All lines from the opening of the data to the line containing "IC1 pin OUT: N_17 -> N_10" must be returned unchanged, and only those lines.

==== Input material

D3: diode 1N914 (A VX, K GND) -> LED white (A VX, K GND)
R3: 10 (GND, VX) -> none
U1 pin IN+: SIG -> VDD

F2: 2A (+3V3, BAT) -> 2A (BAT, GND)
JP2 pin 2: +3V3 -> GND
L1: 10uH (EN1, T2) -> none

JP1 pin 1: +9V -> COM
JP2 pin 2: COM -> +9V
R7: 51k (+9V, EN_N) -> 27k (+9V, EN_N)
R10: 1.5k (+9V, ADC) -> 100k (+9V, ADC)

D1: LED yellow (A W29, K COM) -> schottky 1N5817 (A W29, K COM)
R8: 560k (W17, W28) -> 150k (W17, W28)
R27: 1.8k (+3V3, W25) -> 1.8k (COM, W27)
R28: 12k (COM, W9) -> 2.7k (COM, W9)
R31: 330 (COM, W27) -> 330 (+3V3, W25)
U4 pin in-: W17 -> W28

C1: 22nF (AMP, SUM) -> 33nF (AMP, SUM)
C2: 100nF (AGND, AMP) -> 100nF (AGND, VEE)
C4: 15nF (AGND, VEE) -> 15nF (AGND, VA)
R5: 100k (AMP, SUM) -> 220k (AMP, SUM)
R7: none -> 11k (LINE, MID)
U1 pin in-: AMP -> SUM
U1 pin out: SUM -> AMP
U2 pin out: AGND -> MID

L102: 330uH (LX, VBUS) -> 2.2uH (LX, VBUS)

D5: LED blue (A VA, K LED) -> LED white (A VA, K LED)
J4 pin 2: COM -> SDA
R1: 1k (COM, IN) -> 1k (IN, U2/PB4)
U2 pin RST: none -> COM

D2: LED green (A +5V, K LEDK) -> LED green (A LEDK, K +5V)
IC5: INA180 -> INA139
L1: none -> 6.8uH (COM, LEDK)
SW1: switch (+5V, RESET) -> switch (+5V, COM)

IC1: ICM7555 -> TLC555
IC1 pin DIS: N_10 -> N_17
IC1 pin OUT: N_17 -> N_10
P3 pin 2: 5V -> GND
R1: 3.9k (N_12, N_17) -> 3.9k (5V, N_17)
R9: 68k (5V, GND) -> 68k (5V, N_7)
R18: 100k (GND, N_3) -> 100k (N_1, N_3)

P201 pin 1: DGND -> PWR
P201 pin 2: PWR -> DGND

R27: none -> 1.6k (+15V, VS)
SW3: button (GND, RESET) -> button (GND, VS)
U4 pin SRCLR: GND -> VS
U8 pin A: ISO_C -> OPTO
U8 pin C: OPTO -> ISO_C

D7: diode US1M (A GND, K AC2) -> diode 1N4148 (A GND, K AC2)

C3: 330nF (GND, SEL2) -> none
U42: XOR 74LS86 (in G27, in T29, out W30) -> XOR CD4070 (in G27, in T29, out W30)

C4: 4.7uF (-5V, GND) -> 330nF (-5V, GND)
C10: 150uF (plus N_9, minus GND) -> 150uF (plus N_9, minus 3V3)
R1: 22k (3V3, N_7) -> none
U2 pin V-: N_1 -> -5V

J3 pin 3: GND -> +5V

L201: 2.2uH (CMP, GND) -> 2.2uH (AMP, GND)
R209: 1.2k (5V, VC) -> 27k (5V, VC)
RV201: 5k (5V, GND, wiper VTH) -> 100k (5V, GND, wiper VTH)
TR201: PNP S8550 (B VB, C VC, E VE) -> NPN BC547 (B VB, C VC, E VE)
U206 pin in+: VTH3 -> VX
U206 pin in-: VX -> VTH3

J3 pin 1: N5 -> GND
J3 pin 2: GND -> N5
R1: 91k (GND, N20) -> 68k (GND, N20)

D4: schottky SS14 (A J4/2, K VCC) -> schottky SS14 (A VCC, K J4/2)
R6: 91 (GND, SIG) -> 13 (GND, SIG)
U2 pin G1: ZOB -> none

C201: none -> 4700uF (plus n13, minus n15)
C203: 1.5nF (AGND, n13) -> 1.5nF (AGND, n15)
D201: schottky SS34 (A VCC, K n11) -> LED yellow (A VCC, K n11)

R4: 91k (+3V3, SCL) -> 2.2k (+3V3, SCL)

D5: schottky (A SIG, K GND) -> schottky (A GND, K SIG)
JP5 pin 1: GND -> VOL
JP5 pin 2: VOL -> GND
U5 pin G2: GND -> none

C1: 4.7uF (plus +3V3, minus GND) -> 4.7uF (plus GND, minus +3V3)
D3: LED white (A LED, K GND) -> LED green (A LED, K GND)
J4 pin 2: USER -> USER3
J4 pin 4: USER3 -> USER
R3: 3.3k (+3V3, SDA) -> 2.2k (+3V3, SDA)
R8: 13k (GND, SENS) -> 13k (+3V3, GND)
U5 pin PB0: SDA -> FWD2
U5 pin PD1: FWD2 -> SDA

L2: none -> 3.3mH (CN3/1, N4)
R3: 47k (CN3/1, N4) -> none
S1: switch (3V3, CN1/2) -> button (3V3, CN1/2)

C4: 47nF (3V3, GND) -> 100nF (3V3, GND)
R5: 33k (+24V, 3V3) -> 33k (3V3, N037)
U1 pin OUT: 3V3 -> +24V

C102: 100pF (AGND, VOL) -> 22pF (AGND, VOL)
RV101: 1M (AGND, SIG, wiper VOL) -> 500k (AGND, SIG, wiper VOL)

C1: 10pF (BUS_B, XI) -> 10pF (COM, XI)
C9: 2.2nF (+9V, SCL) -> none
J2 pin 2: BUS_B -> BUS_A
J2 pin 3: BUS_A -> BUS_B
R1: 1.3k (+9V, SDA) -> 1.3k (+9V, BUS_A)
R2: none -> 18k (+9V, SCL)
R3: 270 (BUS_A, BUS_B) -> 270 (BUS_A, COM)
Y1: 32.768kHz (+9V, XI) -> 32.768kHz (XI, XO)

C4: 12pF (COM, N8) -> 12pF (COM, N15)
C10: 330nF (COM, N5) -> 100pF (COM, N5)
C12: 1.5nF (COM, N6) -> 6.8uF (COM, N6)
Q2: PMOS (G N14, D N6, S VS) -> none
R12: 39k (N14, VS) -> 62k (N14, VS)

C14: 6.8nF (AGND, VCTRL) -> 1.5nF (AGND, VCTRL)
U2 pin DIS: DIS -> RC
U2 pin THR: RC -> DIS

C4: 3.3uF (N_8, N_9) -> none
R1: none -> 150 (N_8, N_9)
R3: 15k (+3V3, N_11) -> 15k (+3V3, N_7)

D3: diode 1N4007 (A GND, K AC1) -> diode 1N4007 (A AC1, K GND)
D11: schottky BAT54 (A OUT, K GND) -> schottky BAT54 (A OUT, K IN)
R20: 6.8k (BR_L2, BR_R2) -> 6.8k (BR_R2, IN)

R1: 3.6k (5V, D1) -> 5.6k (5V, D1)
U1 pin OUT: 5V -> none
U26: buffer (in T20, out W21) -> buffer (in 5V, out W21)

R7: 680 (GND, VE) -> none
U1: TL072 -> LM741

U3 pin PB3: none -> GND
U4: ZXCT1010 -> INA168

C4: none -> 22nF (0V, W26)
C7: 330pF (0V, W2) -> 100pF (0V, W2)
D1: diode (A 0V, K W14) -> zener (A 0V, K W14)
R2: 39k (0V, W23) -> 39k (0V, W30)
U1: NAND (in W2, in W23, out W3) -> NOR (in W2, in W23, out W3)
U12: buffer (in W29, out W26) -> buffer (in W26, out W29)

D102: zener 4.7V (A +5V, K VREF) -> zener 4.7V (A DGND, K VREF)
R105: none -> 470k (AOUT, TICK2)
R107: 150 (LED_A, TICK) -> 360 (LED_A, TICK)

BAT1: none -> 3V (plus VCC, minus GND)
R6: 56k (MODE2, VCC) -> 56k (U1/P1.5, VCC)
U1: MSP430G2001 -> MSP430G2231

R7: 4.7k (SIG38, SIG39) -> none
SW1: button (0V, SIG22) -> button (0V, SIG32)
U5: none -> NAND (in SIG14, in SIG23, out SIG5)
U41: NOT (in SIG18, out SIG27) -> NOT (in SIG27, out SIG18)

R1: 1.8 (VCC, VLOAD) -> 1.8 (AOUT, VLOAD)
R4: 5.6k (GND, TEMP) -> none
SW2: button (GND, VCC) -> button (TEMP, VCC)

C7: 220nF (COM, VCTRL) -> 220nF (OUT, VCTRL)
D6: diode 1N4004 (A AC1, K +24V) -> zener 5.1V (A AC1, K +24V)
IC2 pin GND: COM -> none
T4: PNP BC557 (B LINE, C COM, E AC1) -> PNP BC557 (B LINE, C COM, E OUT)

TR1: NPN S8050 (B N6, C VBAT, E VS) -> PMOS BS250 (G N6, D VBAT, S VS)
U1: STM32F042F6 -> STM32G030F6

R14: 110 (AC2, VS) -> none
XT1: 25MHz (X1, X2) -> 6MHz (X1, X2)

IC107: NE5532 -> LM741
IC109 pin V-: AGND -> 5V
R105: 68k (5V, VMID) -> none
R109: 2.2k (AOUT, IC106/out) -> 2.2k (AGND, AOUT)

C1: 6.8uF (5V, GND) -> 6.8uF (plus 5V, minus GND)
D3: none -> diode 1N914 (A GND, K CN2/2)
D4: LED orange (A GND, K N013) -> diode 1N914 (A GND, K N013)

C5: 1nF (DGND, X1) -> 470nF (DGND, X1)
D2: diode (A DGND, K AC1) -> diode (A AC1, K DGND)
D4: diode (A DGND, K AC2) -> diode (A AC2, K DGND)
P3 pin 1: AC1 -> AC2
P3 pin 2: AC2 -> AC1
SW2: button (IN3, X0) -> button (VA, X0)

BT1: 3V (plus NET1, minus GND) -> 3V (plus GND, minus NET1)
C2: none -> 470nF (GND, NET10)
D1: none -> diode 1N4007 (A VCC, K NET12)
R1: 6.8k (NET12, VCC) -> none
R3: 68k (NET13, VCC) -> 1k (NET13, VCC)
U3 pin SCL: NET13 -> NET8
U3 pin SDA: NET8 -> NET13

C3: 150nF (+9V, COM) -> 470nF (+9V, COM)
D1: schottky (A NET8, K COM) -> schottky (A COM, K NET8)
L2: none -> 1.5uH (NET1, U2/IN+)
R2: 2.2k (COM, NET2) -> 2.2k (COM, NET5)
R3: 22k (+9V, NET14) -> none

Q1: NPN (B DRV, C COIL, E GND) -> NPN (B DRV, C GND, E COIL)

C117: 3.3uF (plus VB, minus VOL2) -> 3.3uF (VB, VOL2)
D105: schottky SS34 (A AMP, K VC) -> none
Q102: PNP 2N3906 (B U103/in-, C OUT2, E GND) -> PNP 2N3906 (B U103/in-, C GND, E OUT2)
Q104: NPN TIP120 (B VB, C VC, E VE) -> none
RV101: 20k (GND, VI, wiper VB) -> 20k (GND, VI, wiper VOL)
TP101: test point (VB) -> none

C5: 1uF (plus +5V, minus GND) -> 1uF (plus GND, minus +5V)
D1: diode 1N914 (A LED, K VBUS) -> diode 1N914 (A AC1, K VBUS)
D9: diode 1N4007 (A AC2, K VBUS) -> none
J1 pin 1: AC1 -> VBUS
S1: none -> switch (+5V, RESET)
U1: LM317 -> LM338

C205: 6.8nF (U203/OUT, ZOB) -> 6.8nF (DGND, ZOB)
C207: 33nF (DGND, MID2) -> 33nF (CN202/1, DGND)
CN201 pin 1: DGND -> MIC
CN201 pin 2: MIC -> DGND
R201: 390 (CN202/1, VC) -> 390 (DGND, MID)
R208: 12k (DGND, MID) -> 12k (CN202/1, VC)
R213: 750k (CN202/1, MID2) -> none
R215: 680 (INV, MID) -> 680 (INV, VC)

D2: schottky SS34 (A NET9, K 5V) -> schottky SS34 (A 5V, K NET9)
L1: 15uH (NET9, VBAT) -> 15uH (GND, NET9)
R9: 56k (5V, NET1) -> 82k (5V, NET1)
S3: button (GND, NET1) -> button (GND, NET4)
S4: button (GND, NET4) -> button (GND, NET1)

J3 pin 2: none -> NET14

========

__Your solution__:
D3: diode 1N914 (A VX, K GND) -> LED white (A VX, K GND)
R3: 10 (GND, VX) -> none
U1 pin IN+: SIG -> VDD

F2: 2A (+3V3, BAT) -> 2A (BAT, GND)
JP2 pin 2: +3V3 -> GND
L1: 10uH (EN1, T2) -> none

JP1 pin 1: +9V -> COM
JP2 pin 2: COM -> +9V
R7: 51k (+9V, EN_N) -> 27k (+9V, EN_N)
R10: 1.5k (+9V, ADC) -> 100k (+9V, ADC)

D1: LED yellow (A W29, K COM) -> schottky 1N5817 (A W29, K COM)
R8: 560k (W17, W28) -> 150k (W17, W28)
R27: 1.8k (+3V3, W25) -> 1.8k (COM, W27)
R28: 12k (COM, W9) -> 2.7k (COM, W9)
R31: 330 (COM, W27) -> 330 (+3V3, W25)
U4 pin in-: W17 -> W28

C1: 22nF (AMP, SUM) -> 33nF (AMP, SUM)
C2: 100nF (AGND, AMP) -> 100nF (AGND, VEE)
C4: 15nF (AGND, VEE) -> 15nF (AGND, VA)
R5: 100k (AMP, SUM) -> 220k (AMP, SUM)
R7: none -> 11k (LINE, MID)
U1 pin in-: AMP -> SUM
U1 pin out: SUM -> AMP
U2 pin out: AGND -> MID

L102: 330uH (LX, VBUS) -> 2.2uH (LX, VBUS)

D5: LED blue (A VA, K LED) -> LED white (A VA, K LED)
J4 pin 2: COM -> SDA
R1: 1k (COM, IN) -> 1k (IN, U2/PB4)
U2 pin RST: none -> COM

D2: LED green (A +5V, K LEDK) -> LED green (A LEDK, K +5V)
IC5: INA180 -> INA139
L1: none -> 6.8uH (COM, LEDK)
SW1: switch (+5V, RESET) -> switch (+5V, COM)

IC1: ICM7555 -> TLC555
IC1 pin DIS: N_10 -> N_17
IC1 pin OUT: N_17 -> N_10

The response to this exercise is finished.